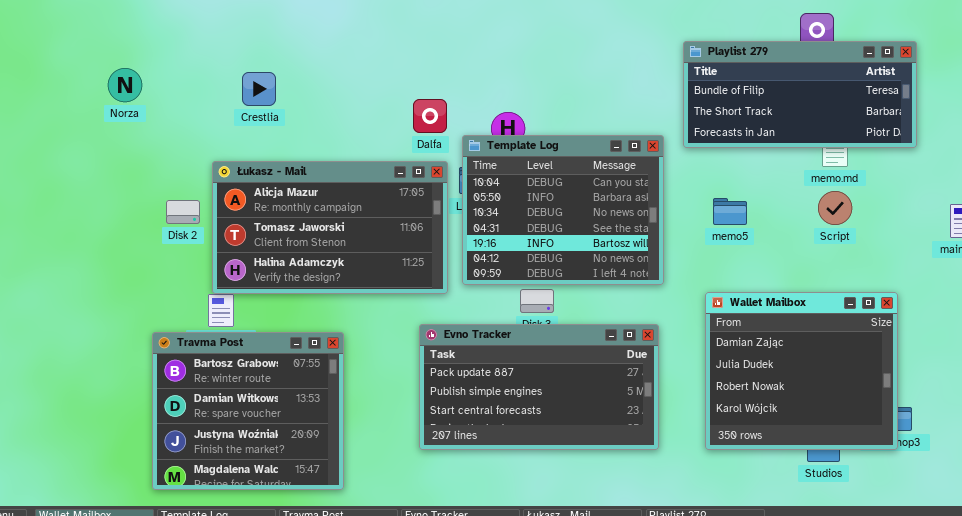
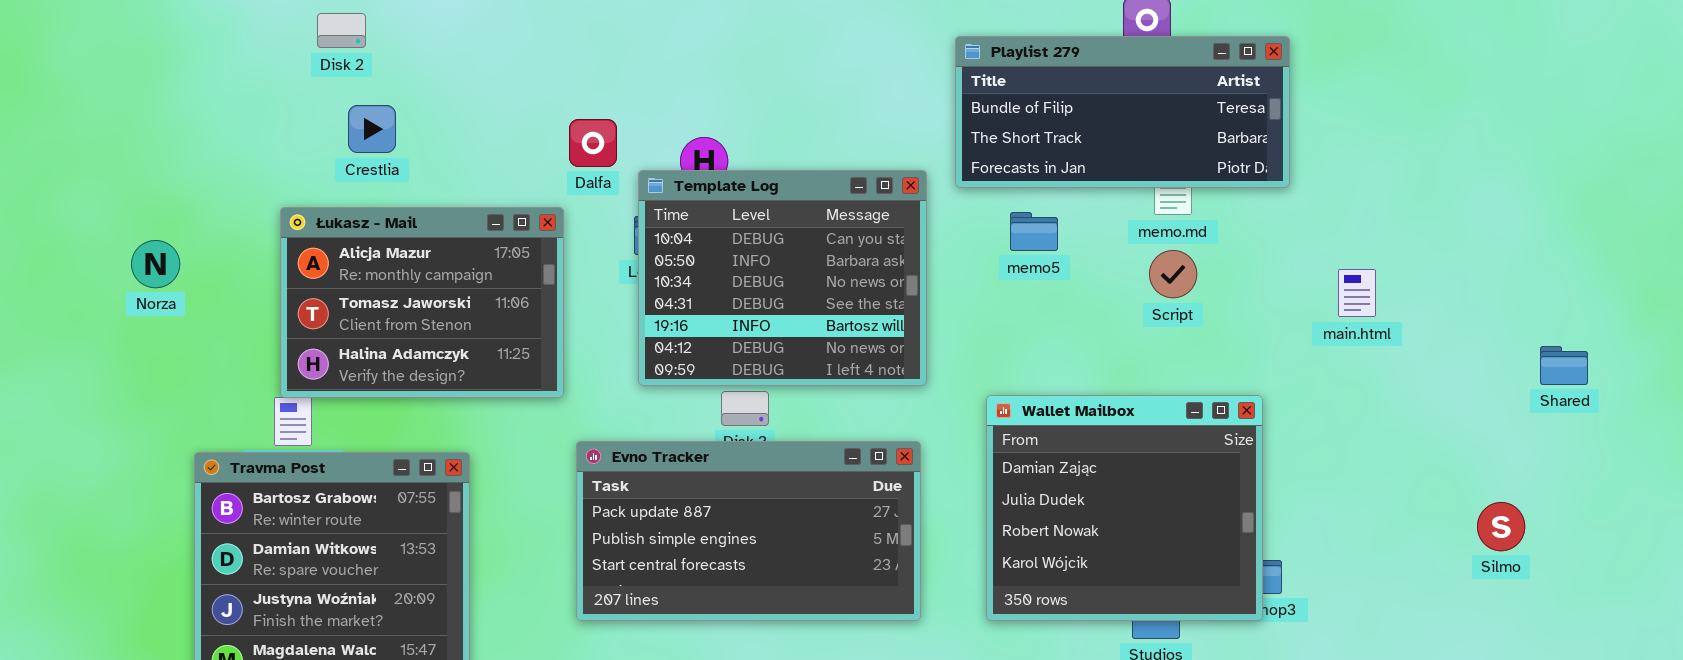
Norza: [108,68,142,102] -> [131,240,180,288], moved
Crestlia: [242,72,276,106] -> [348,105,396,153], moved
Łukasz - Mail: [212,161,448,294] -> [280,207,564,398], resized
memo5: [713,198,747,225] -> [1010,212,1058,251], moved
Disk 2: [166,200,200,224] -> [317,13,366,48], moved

...

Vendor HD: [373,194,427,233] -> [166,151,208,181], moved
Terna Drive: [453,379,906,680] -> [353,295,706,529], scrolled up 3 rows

## Required action
Reproduce, exactly as they stand in the data above, the lines from the one that holds "Norza: [108,68,142,102] ->" to the one that holds "Disk 2: [166,200,200,224]", inclusive.

## Task solution
Norza: [108,68,142,102] -> [131,240,180,288], moved
Crestlia: [242,72,276,106] -> [348,105,396,153], moved
Łukasz - Mail: [212,161,448,294] -> [280,207,564,398], resized
memo5: [713,198,747,225] -> [1010,212,1058,251], moved
Disk 2: [166,200,200,224] -> [317,13,366,48], moved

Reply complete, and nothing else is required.